**Problem requirements**
Return the data word for word. Pictures are to be omitted.

Start of Block

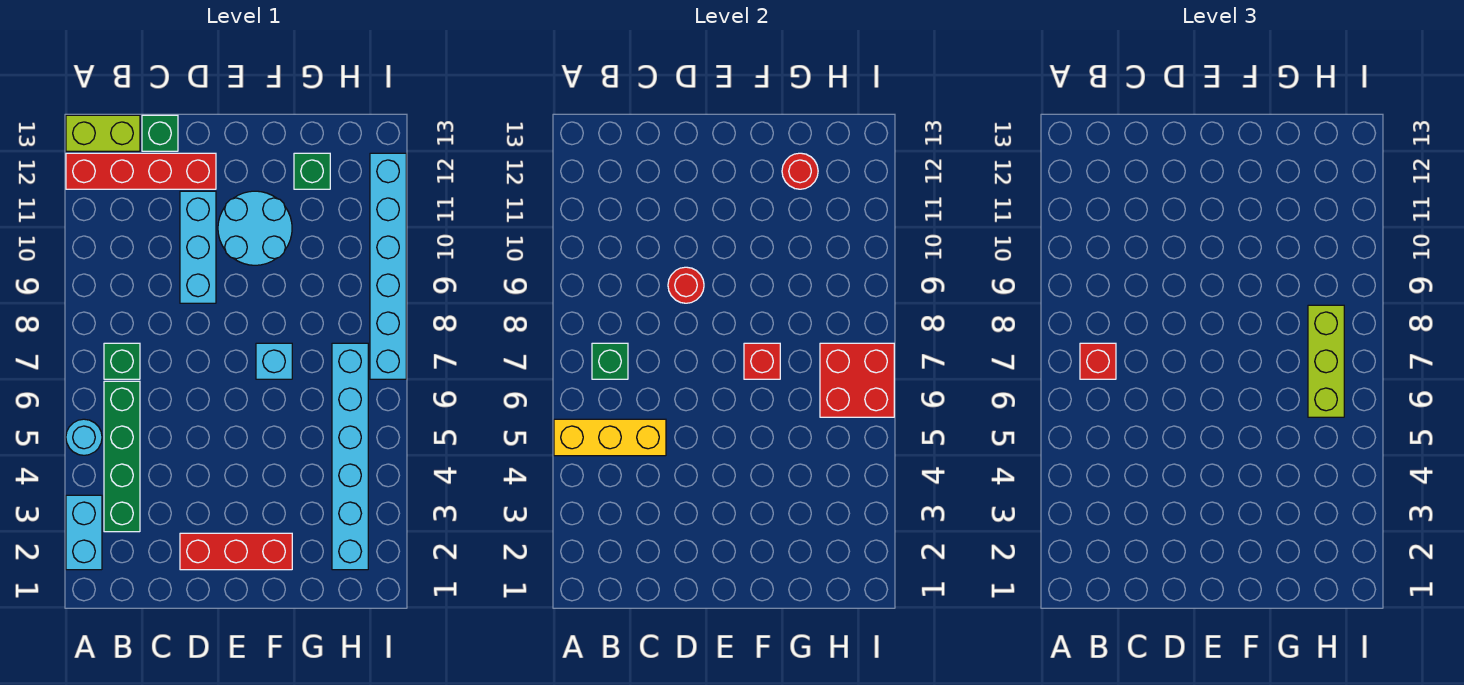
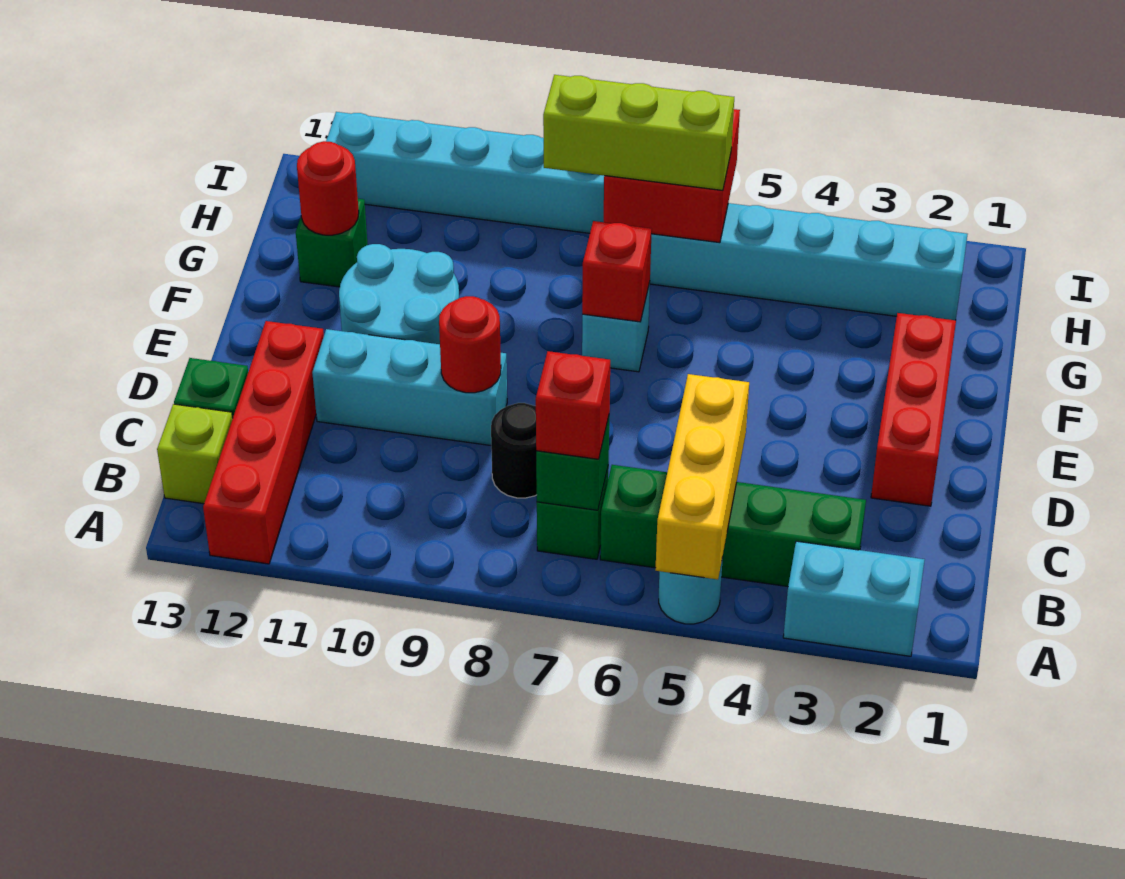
lime brick A13:B13 level 1 -> lime brick B13 level 1
none -> black round brick C8 level 1

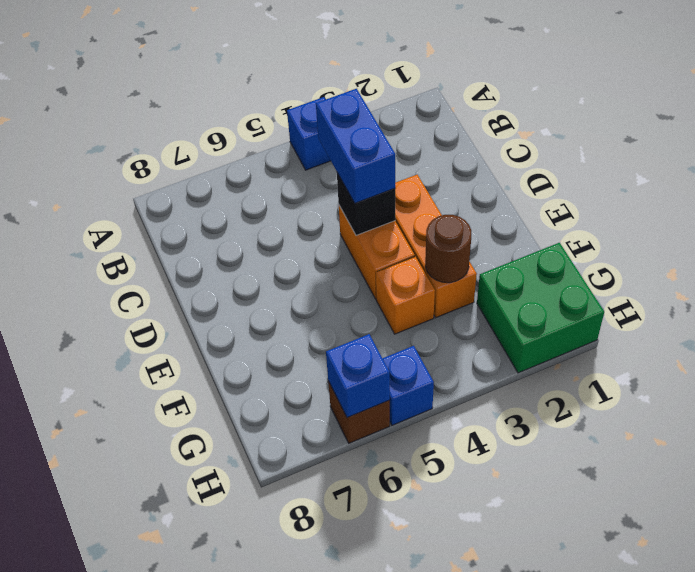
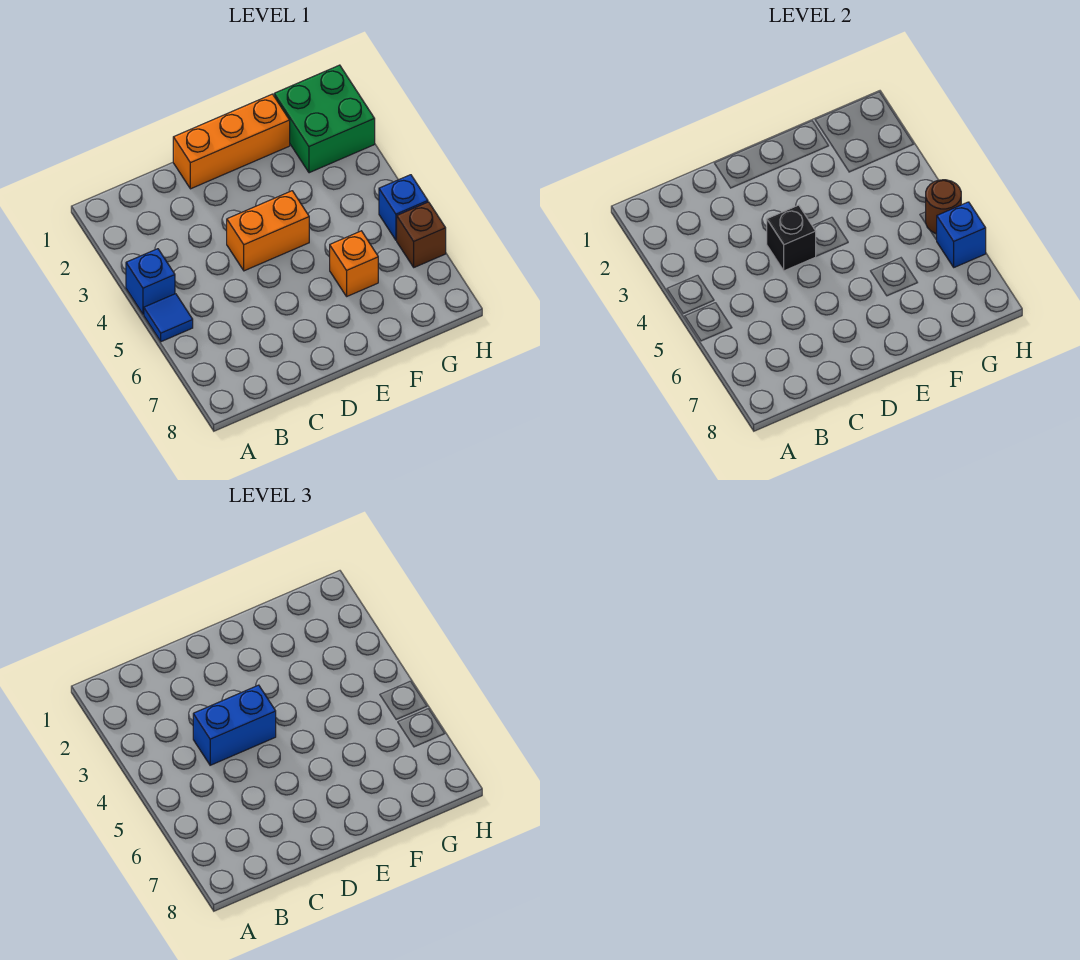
none -> blue tile A5 level 1
orange brick D3:F3 level 1 -> orange brick D1:F1 level 1
brown round brick F3 level 2 -> brown round brick H5 level 2
orange brick F4 level 1 -> orange brick F6 level 1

End of Block

**Answer area**
lime brick A13:B13 level 1 -> lime brick B13 level 1
none -> black round brick C8 level 1

none -> blue tile A5 level 1
orange brick D3:F3 level 1 -> orange brick D1:F1 level 1
brown round brick F3 level 2 -> brown round brick H5 level 2
orange brick F4 level 1 -> orange brick F6 level 1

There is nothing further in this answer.